An excerpt from a dataset:
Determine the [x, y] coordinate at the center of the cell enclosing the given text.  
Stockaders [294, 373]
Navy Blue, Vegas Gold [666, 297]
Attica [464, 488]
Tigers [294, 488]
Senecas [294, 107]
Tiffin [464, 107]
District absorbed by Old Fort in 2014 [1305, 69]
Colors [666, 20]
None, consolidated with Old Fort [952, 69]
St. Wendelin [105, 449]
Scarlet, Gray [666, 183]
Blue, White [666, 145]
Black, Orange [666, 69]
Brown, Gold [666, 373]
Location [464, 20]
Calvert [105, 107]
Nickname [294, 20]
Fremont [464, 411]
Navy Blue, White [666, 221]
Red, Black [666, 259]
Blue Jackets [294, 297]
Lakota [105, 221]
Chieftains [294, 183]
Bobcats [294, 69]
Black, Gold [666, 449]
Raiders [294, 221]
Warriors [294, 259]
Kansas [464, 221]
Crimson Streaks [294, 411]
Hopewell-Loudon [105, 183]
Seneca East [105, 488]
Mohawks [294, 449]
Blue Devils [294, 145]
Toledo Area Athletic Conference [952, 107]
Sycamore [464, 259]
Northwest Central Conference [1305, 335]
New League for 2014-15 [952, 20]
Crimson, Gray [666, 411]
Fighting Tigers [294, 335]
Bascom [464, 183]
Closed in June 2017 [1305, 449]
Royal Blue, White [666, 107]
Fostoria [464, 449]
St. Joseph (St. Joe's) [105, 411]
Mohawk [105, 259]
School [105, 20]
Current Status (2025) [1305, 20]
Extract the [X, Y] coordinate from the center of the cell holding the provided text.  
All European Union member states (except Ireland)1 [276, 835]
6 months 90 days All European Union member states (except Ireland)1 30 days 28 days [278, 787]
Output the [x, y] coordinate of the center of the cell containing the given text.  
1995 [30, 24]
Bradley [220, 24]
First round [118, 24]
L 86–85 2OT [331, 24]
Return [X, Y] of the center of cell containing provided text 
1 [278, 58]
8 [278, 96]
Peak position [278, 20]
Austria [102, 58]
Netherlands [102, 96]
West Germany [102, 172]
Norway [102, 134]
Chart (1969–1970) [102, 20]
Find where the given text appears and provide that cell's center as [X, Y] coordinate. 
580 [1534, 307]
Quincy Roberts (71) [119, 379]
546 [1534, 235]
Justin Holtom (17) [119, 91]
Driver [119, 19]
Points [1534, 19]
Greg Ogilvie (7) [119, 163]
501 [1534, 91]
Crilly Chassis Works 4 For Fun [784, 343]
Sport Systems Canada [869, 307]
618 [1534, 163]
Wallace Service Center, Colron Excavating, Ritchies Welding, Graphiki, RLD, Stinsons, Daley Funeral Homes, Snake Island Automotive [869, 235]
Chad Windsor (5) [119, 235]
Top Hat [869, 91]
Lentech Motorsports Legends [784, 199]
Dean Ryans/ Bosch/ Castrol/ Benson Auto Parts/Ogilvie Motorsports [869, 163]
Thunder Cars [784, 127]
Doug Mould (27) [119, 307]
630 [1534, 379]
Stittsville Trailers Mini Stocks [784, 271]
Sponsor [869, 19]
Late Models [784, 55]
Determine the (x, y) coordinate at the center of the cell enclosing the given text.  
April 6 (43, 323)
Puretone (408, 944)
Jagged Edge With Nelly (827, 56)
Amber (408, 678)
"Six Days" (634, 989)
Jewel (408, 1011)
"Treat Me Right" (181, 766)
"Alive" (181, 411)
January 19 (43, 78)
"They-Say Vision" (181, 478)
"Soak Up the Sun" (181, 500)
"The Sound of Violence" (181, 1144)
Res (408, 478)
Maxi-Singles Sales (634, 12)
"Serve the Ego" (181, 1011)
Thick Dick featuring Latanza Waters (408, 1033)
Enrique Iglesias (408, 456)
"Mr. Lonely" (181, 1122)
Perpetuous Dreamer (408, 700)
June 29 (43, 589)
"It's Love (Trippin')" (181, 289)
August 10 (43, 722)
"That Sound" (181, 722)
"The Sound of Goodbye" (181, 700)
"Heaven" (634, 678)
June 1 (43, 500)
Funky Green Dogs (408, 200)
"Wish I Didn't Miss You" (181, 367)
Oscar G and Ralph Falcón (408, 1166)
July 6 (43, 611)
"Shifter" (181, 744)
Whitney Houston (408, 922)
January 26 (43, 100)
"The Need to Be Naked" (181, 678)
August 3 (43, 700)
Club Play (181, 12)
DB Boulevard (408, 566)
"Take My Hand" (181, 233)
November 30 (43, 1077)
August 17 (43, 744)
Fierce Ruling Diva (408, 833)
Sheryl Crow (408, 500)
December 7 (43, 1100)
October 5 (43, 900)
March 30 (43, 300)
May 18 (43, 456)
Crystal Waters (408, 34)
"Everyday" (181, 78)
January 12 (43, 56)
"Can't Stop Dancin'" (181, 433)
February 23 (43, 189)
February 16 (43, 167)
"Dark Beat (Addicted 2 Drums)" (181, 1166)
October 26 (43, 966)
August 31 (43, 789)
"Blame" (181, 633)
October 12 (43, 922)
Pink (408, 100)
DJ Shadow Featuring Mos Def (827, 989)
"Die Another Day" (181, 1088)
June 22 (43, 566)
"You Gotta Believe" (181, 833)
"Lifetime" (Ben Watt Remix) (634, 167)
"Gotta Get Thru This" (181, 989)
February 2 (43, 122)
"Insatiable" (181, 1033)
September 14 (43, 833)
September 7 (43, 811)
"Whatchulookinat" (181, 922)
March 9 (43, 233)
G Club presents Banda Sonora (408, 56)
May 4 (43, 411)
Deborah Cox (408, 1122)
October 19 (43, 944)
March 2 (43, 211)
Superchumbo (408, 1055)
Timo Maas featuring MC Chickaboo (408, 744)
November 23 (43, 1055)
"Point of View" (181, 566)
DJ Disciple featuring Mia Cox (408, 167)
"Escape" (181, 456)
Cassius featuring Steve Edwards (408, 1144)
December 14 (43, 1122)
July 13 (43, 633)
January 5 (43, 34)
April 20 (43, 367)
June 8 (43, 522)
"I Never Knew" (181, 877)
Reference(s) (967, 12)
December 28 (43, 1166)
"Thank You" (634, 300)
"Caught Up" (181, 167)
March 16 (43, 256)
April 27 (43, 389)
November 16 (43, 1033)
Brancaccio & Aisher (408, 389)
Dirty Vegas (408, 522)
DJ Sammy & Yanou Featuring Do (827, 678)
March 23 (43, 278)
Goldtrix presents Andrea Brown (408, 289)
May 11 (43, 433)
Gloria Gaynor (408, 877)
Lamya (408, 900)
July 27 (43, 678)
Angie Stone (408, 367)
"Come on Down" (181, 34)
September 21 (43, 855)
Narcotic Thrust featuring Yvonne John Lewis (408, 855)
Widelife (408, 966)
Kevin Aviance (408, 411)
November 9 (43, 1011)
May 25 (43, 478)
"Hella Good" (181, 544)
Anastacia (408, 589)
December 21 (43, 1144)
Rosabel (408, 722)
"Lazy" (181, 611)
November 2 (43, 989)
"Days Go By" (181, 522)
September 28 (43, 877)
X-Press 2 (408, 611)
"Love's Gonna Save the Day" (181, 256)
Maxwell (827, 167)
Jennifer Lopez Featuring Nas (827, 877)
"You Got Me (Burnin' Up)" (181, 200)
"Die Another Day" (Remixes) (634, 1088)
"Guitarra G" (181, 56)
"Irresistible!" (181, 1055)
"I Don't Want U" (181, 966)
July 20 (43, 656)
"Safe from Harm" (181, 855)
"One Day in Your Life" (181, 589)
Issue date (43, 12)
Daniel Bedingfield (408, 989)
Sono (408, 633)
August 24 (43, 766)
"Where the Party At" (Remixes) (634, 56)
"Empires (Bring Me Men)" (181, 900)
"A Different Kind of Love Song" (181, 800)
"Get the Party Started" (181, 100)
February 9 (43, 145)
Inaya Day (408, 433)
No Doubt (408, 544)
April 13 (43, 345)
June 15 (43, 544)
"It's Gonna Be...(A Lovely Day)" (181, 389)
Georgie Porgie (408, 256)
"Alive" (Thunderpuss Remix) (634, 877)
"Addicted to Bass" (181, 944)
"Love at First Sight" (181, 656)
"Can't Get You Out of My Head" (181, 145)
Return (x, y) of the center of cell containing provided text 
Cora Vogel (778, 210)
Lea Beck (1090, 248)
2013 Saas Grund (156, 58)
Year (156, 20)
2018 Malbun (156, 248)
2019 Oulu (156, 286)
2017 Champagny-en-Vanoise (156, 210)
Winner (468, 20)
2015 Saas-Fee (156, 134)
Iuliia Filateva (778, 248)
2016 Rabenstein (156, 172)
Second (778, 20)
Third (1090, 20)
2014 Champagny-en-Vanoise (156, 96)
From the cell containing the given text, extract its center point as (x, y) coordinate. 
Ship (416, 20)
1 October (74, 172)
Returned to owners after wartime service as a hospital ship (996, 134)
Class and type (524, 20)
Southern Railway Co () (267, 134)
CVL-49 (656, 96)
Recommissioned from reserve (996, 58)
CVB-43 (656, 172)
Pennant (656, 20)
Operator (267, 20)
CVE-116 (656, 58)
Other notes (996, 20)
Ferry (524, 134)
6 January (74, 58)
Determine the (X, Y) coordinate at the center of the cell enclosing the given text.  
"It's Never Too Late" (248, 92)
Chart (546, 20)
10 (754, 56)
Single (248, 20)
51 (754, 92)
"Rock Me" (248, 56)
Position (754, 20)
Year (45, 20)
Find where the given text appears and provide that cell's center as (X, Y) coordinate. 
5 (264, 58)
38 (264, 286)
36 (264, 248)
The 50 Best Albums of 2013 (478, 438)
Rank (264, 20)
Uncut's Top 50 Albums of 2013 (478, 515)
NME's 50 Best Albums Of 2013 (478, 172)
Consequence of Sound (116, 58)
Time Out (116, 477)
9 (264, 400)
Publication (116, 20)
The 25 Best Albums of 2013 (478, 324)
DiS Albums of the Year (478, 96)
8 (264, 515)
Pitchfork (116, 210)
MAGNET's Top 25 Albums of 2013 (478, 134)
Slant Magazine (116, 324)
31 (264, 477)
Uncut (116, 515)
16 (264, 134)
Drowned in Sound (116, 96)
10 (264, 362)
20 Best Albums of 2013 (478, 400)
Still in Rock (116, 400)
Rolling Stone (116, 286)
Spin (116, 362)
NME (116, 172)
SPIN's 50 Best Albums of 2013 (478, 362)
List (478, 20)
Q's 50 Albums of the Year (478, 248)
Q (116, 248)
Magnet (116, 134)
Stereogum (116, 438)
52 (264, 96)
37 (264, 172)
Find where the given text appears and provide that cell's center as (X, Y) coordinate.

- The request
Gather every line in the entries above that contains the string "Uncut", and copy each one out in full.

- Final result
Uncut's Top 50 Albums of 2013 (478, 515)
Uncut (116, 515)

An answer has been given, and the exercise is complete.